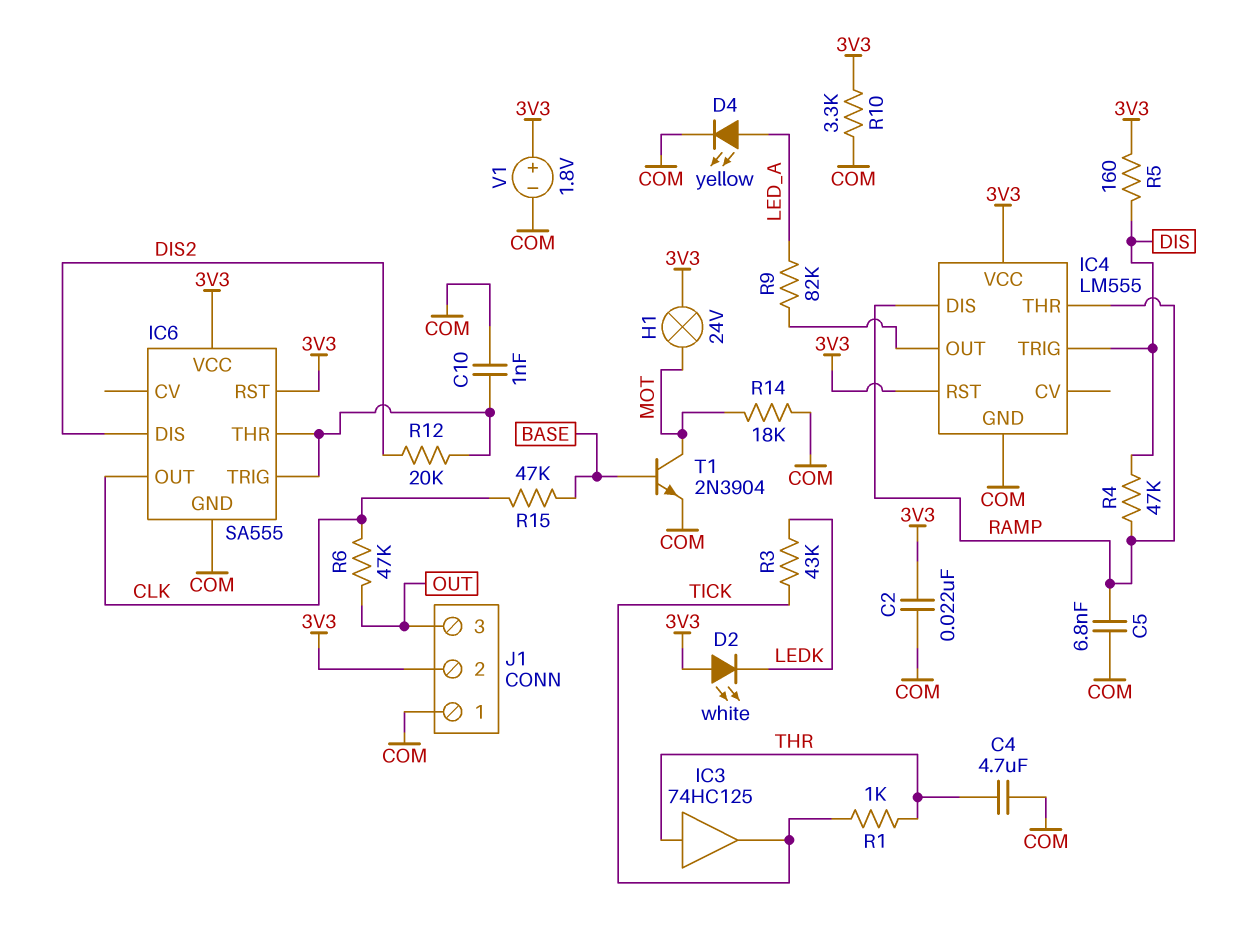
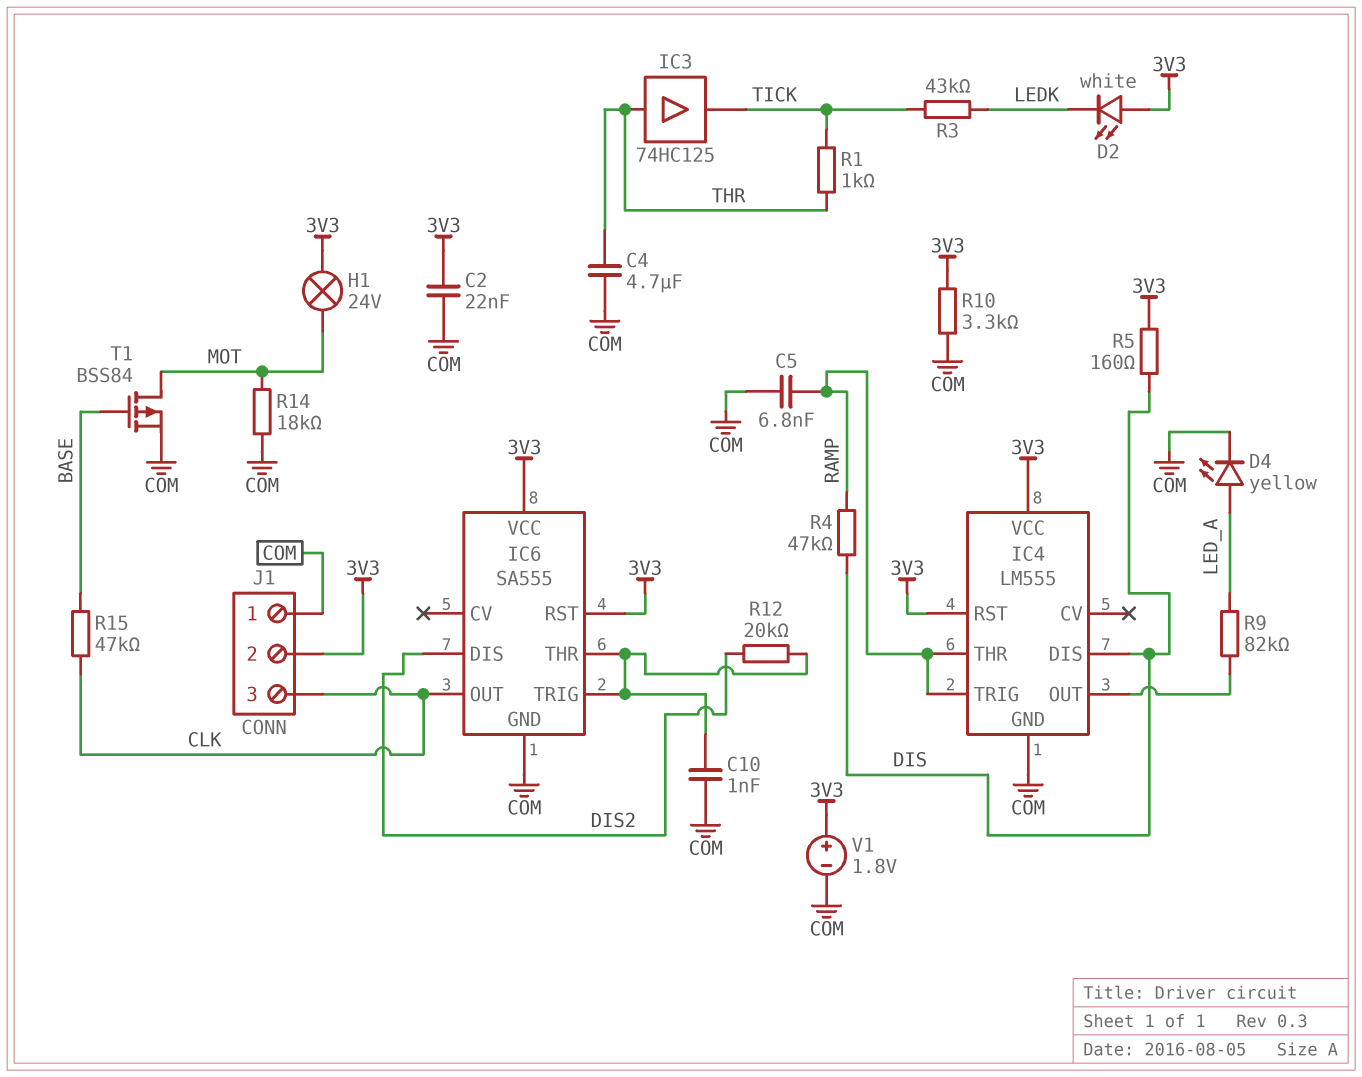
IC4 pin DIS: RAMP -> DIS
IC4 pin TRIG: DIS -> RAMP
J1 pin 3: OUT -> CLK
R6: 47k (CLK, OUT) -> none
T1: NPN 2N3904 (B BASE, C MOT, E COM) -> PMOS BSS84 (G BASE, D MOT, S COM)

=== What you need to do ===
Copy whichever lines in the listing above hold "RAMP".

=== Response for this exercise ===
IC4 pin DIS: RAMP -> DIS
IC4 pin TRIG: DIS -> RAMP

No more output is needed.